Input ::
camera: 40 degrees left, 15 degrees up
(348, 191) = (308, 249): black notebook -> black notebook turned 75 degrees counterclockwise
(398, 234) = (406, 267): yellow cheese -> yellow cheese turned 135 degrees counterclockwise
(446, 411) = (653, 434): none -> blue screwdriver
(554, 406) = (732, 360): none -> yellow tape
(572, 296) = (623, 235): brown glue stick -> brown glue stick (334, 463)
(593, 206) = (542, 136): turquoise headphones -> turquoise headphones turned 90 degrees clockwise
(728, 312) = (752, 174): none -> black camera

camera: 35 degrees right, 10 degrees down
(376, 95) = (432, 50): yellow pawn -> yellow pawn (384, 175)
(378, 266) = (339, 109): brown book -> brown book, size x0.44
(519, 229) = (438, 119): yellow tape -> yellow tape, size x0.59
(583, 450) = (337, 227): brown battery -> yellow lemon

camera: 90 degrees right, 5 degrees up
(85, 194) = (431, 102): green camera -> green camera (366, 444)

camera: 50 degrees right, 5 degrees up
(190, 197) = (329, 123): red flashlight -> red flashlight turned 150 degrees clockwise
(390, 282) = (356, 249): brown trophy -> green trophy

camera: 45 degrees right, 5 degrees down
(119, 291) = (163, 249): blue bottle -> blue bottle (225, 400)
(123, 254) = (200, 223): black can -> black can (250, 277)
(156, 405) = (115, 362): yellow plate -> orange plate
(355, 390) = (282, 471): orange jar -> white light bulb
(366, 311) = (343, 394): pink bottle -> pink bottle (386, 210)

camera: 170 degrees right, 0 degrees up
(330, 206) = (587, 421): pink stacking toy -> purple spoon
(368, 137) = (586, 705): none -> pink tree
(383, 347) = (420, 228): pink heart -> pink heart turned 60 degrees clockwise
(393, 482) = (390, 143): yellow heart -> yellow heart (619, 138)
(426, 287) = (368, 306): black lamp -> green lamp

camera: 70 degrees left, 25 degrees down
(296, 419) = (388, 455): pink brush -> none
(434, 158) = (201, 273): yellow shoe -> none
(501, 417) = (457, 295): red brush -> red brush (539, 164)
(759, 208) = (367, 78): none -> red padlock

Assignment :: Give the listing again, word for word.

Output below ::
camera: 40 degrees left, 15 degrees up
(348, 191) = (308, 249): black notebook -> black notebook turned 75 degrees counterclockwise
(398, 234) = (406, 267): yellow cheese -> yellow cheese turned 135 degrees counterclockwise
(446, 411) = (653, 434): none -> blue screwdriver
(554, 406) = (732, 360): none -> yellow tape
(572, 296) = (623, 235): brown glue stick -> brown glue stick (334, 463)
(593, 206) = (542, 136): turquoise headphones -> turquoise headphones turned 90 degrees clockwise
(728, 312) = (752, 174): none -> black camera

camera: 35 degrees right, 10 degrees down
(376, 95) = (432, 50): yellow pawn -> yellow pawn (384, 175)
(378, 266) = (339, 109): brown book -> brown book, size x0.44
(519, 229) = (438, 119): yellow tape -> yellow tape, size x0.59
(583, 450) = (337, 227): brown battery -> yellow lemon

camera: 90 degrees right, 5 degrees up
(85, 194) = (431, 102): green camera -> green camera (366, 444)

camera: 50 degrees right, 5 degrees up
(190, 197) = (329, 123): red flashlight -> red flashlight turned 150 degrees clockwise
(390, 282) = (356, 249): brown trophy -> green trophy

camera: 45 degrees right, 5 degrees down
(119, 291) = (163, 249): blue bottle -> blue bottle (225, 400)
(123, 254) = (200, 223): black can -> black can (250, 277)
(156, 405) = (115, 362): yellow plate -> orange plate
(355, 390) = (282, 471): orange jar -> white light bulb
(366, 311) = (343, 394): pink bottle -> pink bottle (386, 210)

camera: 170 degrees right, 0 degrees up
(330, 206) = (587, 421): pink stacking toy -> purple spoon
(368, 137) = (586, 705): none -> pink tree
(383, 347) = (420, 228): pink heart -> pink heart turned 60 degrees clockwise
(393, 482) = (390, 143): yellow heart -> yellow heart (619, 138)
(426, 287) = (368, 306): black lamp -> green lamp

camera: 70 degrees left, 25 degrees down
(296, 419) = (388, 455): pink brush -> none
(434, 158) = (201, 273): yellow shoe -> none
(501, 417) = (457, 295): red brush -> red brush (539, 164)
(759, 208) = (367, 78): none -> red padlock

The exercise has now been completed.